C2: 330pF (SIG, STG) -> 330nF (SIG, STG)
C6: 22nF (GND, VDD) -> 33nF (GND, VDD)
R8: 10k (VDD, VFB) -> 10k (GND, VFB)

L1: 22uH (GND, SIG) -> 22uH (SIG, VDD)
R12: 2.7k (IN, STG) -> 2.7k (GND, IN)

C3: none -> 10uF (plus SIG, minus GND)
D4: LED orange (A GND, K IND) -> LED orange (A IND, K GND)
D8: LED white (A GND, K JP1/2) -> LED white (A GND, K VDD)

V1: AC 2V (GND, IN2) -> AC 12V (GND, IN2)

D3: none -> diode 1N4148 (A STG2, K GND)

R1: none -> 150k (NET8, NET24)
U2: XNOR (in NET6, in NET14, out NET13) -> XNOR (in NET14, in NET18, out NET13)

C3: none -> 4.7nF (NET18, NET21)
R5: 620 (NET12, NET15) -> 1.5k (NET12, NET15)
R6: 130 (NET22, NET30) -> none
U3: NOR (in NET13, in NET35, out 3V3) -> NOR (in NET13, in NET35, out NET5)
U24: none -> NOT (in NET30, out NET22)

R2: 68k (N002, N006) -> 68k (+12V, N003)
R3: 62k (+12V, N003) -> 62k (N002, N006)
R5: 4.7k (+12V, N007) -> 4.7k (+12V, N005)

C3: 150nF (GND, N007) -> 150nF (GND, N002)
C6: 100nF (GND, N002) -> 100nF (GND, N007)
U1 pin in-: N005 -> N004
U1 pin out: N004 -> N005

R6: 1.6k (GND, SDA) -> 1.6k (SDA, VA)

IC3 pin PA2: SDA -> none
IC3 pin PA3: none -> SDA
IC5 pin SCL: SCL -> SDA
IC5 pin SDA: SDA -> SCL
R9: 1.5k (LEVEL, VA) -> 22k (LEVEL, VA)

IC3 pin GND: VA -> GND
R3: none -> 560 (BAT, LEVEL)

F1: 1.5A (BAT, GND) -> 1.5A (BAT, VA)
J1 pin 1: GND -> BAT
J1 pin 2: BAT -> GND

----------------------------------------

• [ASSIGNMENT]:
Among the records above, a stretch begins at the line containing "V1: AC 2V (GND, IN2) -> AC 12V (GND, IN2)" and ends at the line containing "R5: 4.7k (+12V, N007) -> 4.7k (+12V, N005)". Restate that stretch word for word, and nothing else.

• [RESULT OF THE TASK]:
V1: AC 2V (GND, IN2) -> AC 12V (GND, IN2)

D3: none -> diode 1N4148 (A STG2, K GND)

R1: none -> 150k (NET8, NET24)
U2: XNOR (in NET6, in NET14, out NET13) -> XNOR (in NET14, in NET18, out NET13)

C3: none -> 4.7nF (NET18, NET21)
R5: 620 (NET12, NET15) -> 1.5k (NET12, NET15)
R6: 130 (NET22, NET30) -> none
U3: NOR (in NET13, in NET35, out 3V3) -> NOR (in NET13, in NET35, out NET5)
U24: none -> NOT (in NET30, out NET22)

R2: 68k (N002, N006) -> 68k (+12V, N003)
R3: 62k (+12V, N003) -> 62k (N002, N006)
R5: 4.7k (+12V, N007) -> 4.7k (+12V, N005)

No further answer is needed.